**What is being asked**
Beginning with the line that contains "change=turned; old=kalkulator [czarny];", output each line below exactly through the last one, both included, and nothing else.

(Study material begins)

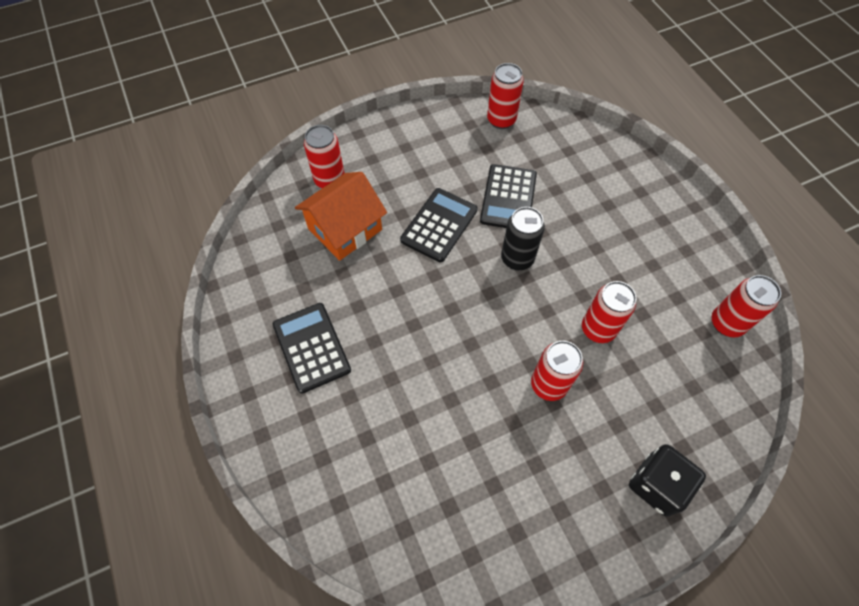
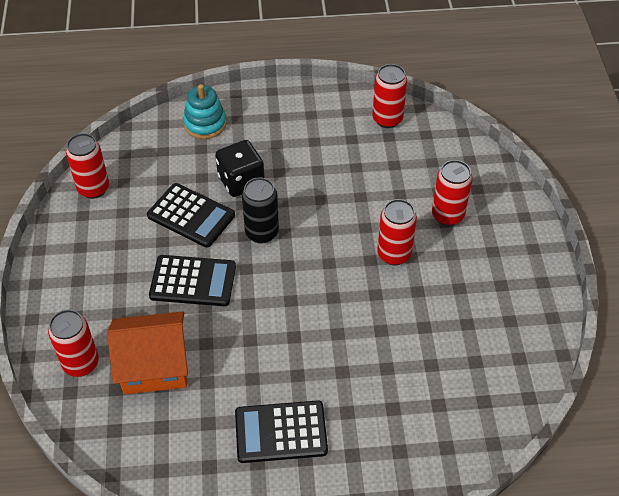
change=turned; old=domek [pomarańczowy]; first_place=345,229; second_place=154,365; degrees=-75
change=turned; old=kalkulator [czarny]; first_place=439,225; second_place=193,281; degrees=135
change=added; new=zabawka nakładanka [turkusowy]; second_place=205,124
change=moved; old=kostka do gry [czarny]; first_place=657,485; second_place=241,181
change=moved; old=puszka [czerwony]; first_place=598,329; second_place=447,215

(Study material ends)

**Output for this task**
change=turned; old=kalkulator [czarny]; first_place=439,225; second_place=193,281; degrees=135
change=added; new=zabawka nakładanka [turkusowy]; second_place=205,124
change=moved; old=kostka do gry [czarny]; first_place=657,485; second_place=241,181
change=moved; old=puszka [czerwony]; first_place=598,329; second_place=447,215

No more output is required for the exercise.